• [Exercise prompt]:
Each record should reappear exactly in your answer, minus any picture.

[The input — start]

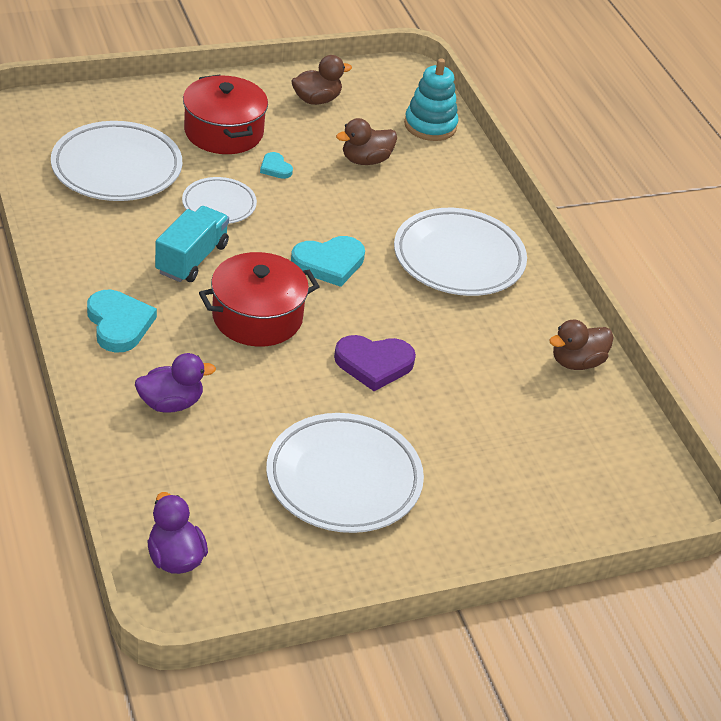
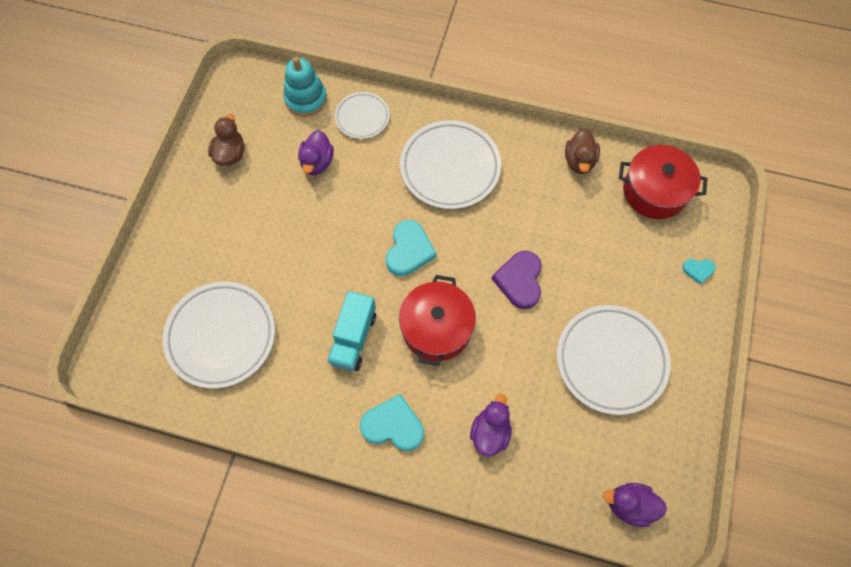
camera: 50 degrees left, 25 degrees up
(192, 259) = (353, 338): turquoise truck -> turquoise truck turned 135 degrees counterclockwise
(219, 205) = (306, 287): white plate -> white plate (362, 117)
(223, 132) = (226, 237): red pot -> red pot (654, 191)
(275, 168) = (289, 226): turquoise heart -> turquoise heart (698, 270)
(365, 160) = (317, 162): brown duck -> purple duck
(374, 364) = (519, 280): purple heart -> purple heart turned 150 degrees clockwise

[The input — finish]

• [Written reply]:
camera: 50 degrees left, 25 degrees up
(192, 259) = (353, 338): turquoise truck -> turquoise truck turned 135 degrees counterclockwise
(219, 205) = (306, 287): white plate -> white plate (362, 117)
(223, 132) = (226, 237): red pot -> red pot (654, 191)
(275, 168) = (289, 226): turquoise heart -> turquoise heart (698, 270)
(365, 160) = (317, 162): brown duck -> purple duck
(374, 364) = (519, 280): purple heart -> purple heart turned 150 degrees clockwise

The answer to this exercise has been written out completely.